### Material supplied

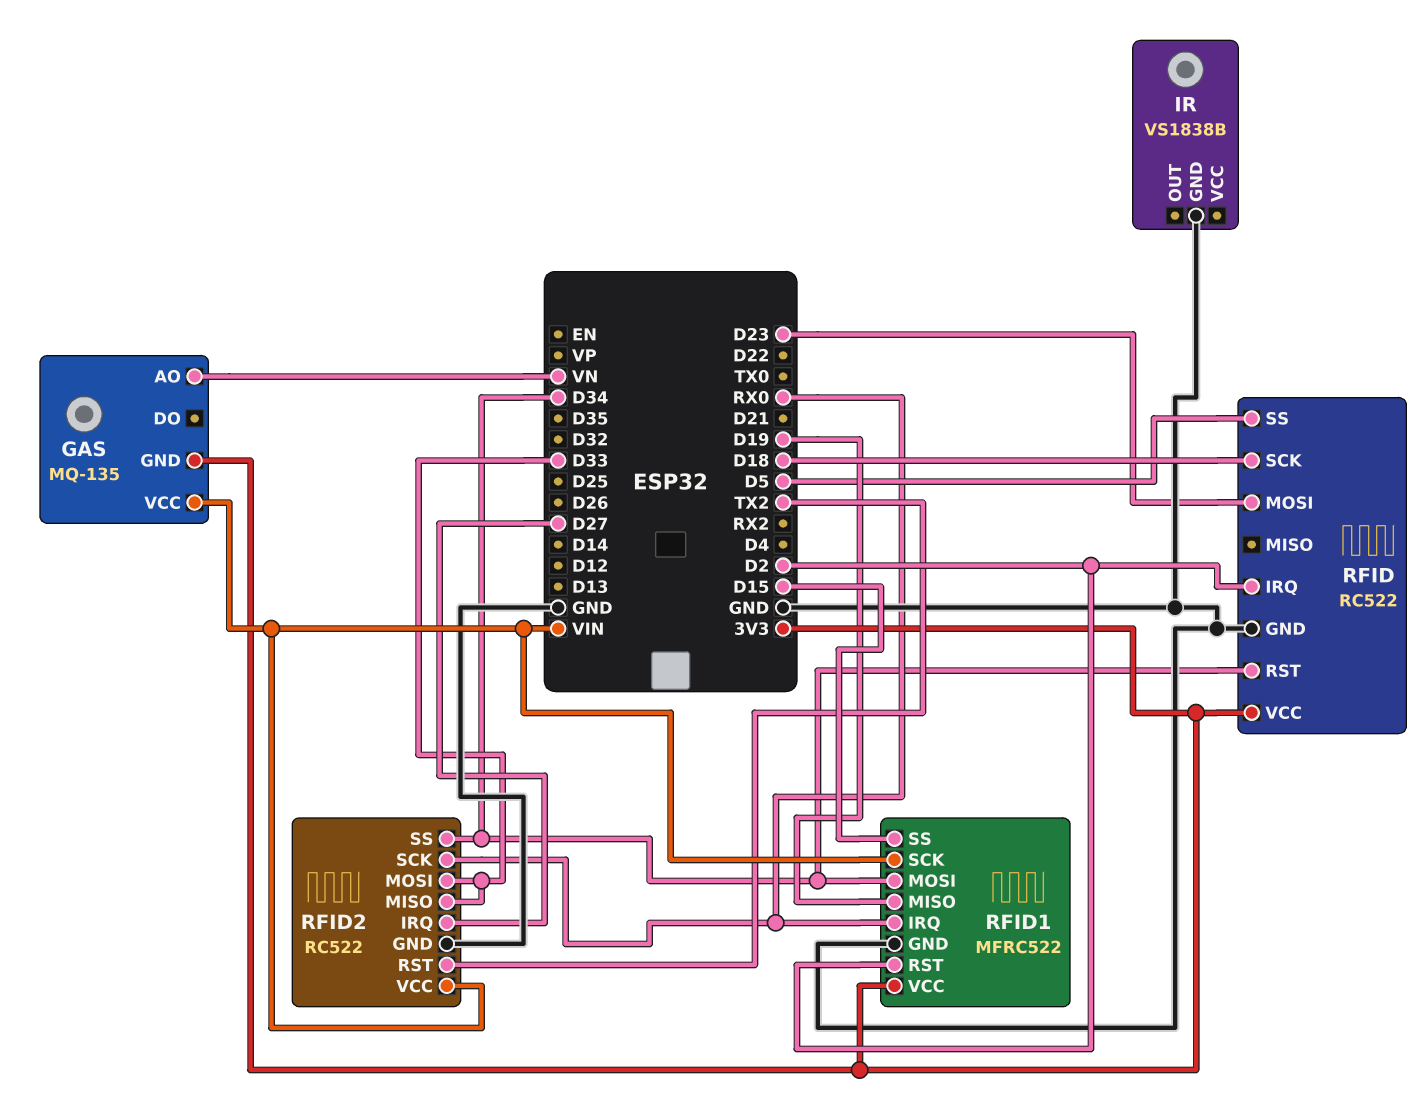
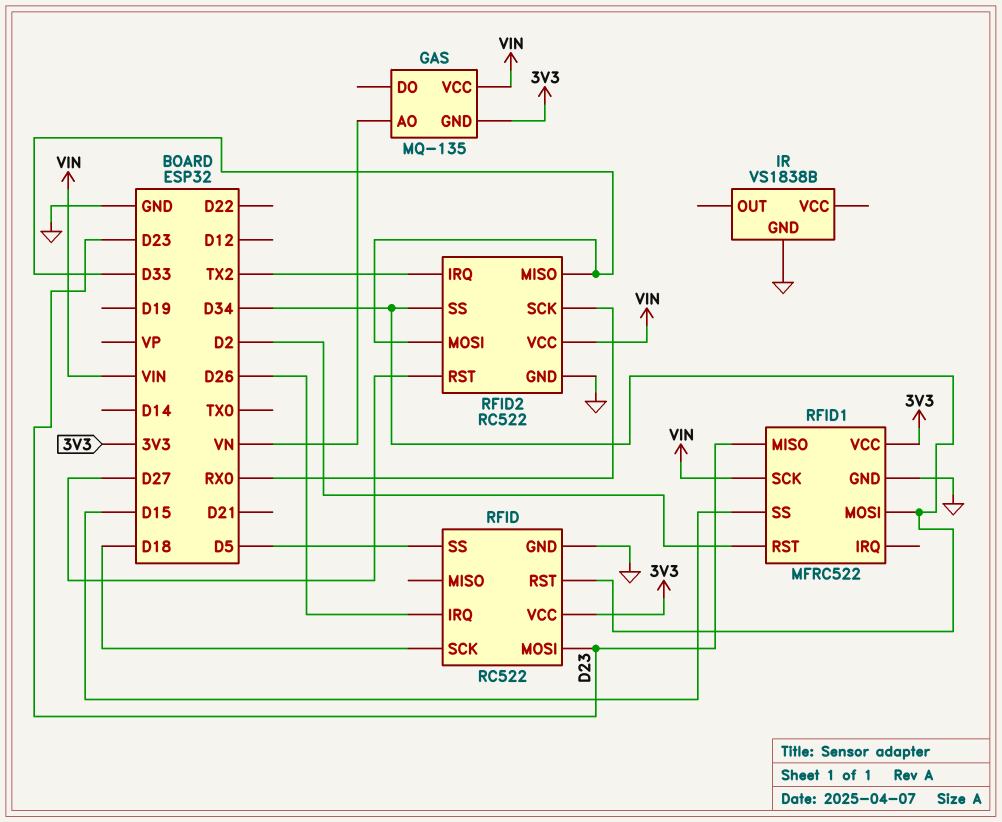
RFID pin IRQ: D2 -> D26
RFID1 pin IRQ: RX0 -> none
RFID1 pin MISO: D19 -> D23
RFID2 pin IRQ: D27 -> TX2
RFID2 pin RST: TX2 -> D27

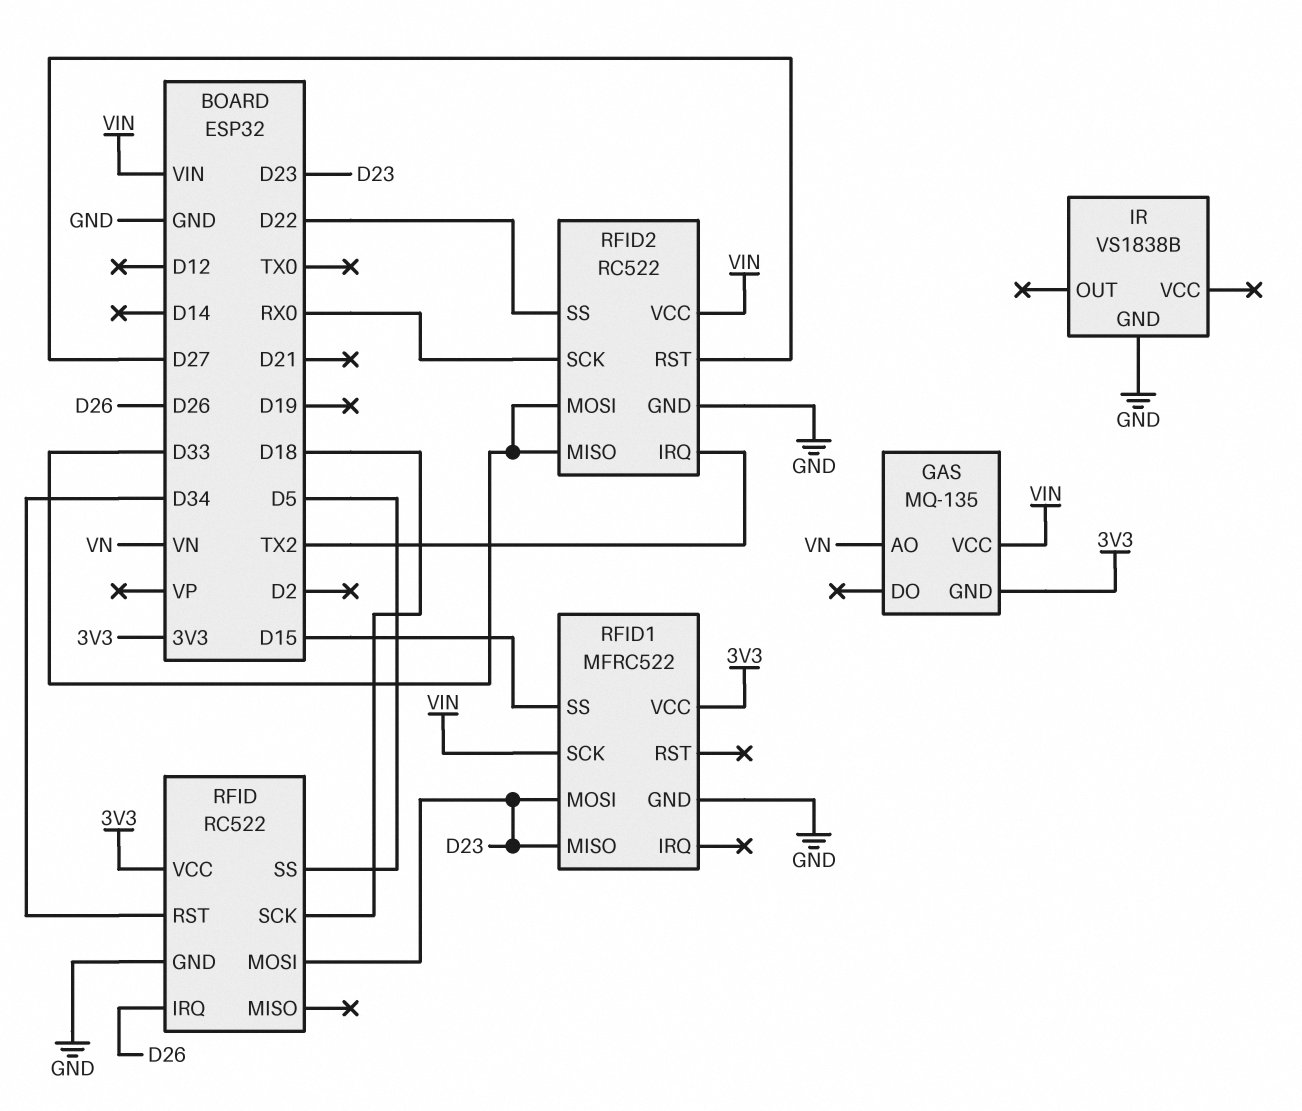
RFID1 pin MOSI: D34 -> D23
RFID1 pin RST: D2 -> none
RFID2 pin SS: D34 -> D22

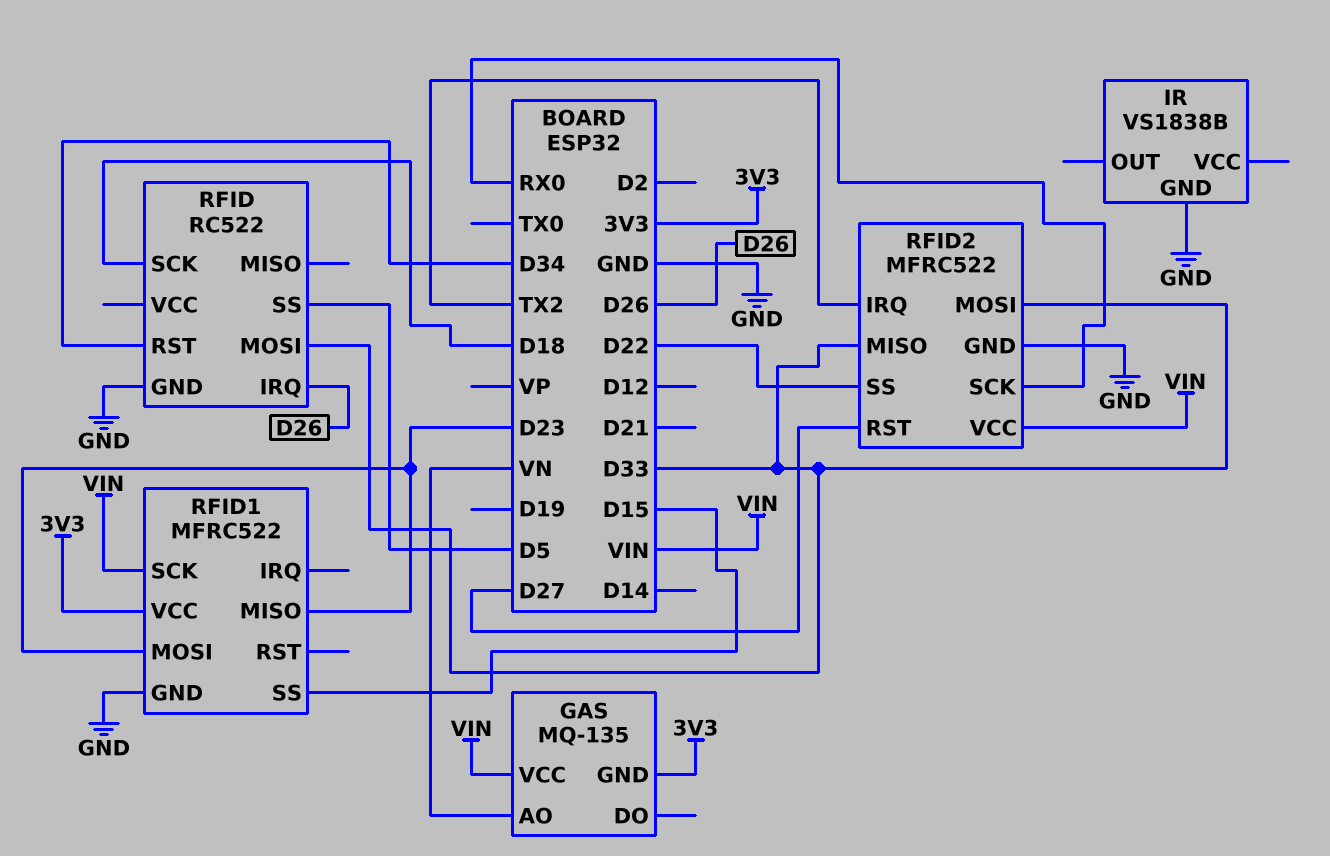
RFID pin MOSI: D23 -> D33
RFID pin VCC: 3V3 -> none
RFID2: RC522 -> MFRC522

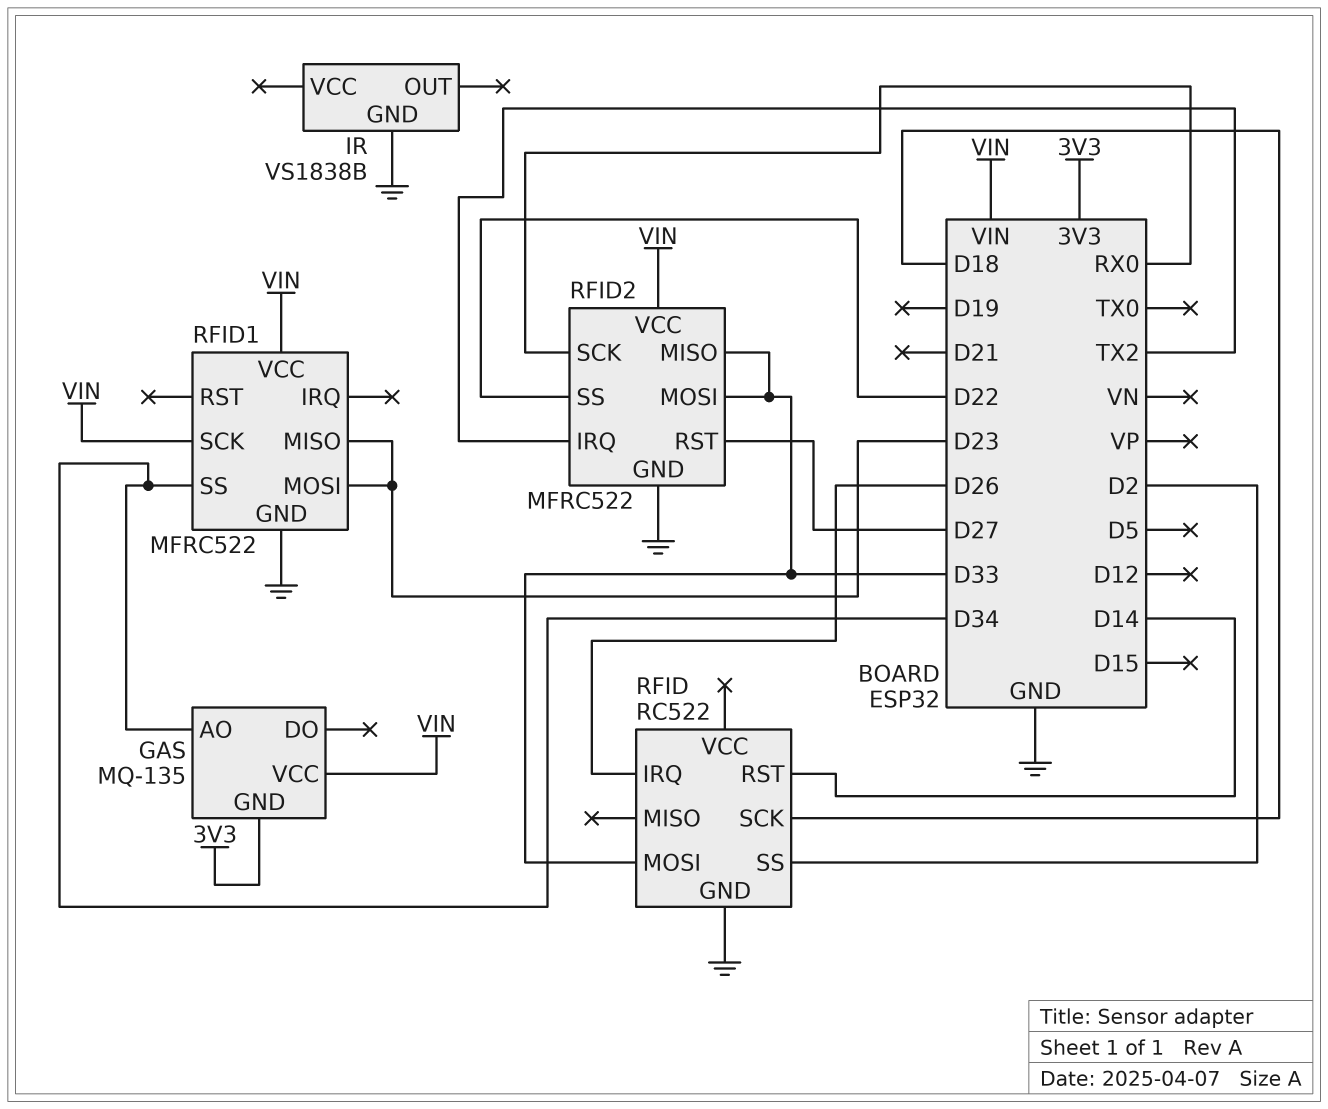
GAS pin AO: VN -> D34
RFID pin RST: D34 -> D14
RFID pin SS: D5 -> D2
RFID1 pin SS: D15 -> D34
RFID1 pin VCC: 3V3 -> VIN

### Task to complete
None of the pictures should be copied, but every record above must be restated in full.

### Output
RFID pin IRQ: D2 -> D26
RFID1 pin IRQ: RX0 -> none
RFID1 pin MISO: D19 -> D23
RFID2 pin IRQ: D27 -> TX2
RFID2 pin RST: TX2 -> D27

RFID1 pin MOSI: D34 -> D23
RFID1 pin RST: D2 -> none
RFID2 pin SS: D34 -> D22

RFID pin MOSI: D23 -> D33
RFID pin VCC: 3V3 -> none
RFID2: RC522 -> MFRC522

GAS pin AO: VN -> D34
RFID pin RST: D34 -> D14
RFID pin SS: D5 -> D2
RFID1 pin SS: D15 -> D34
RFID1 pin VCC: 3V3 -> VIN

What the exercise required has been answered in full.